━━━━━ Source data

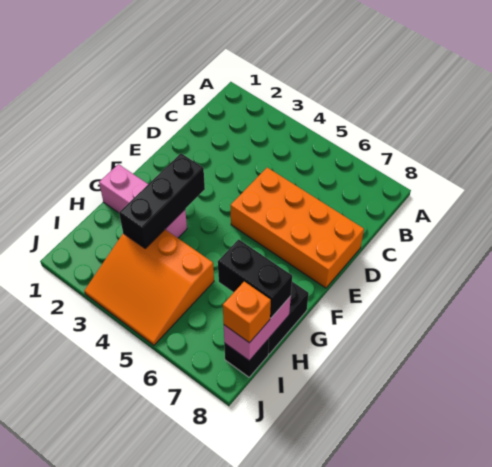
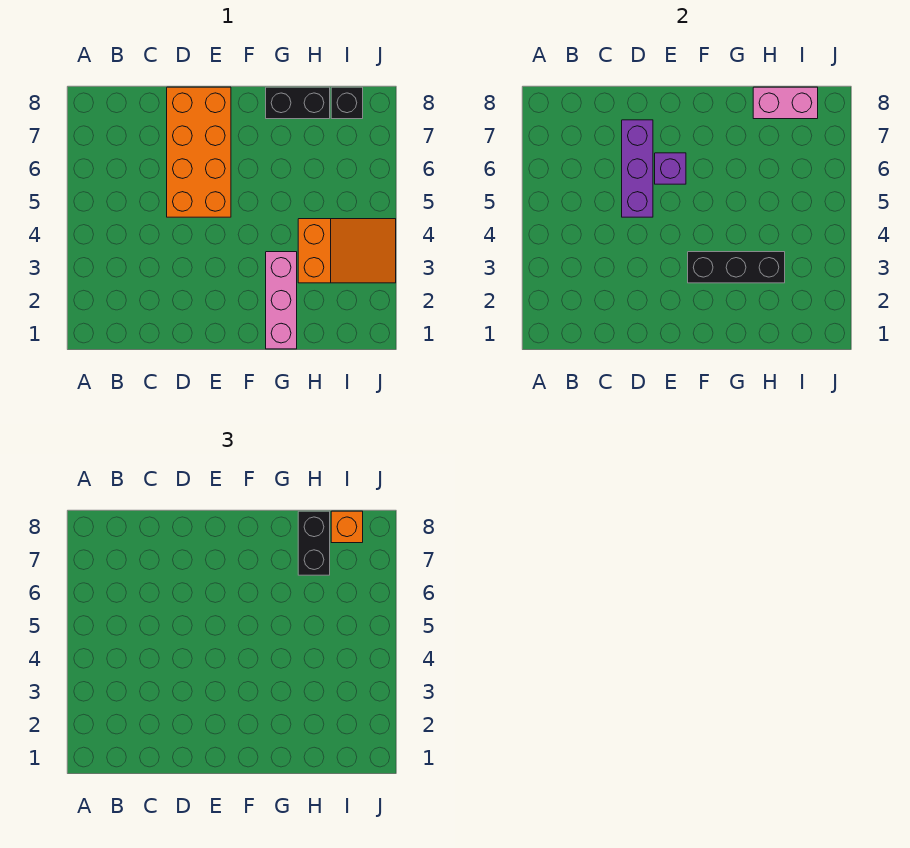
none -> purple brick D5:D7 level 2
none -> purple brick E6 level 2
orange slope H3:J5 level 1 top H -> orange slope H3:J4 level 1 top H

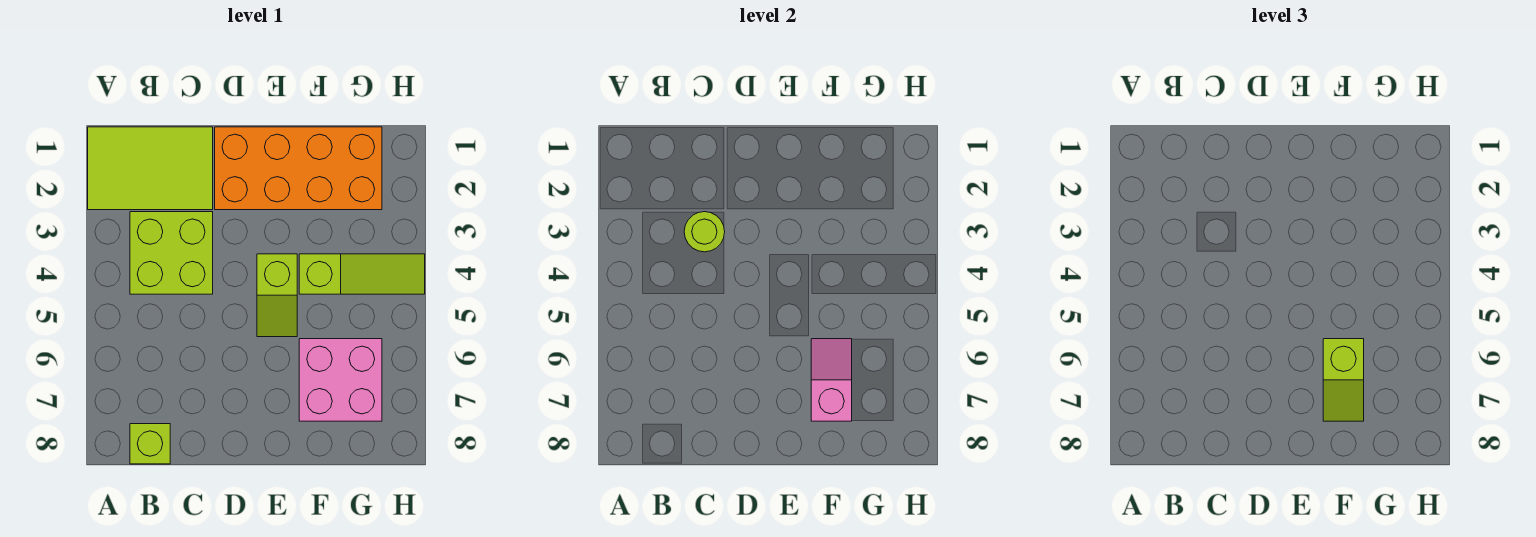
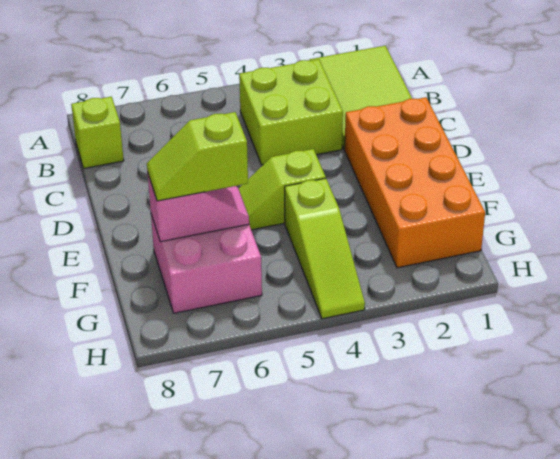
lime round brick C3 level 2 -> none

━━━━━━━━━━

> Directions
Repeat the material verbatim but without any of its pictures.

> Your solution
none -> purple brick D5:D7 level 2
none -> purple brick E6 level 2
orange slope H3:J5 level 1 top H -> orange slope H3:J4 level 1 top H

lime round brick C3 level 2 -> none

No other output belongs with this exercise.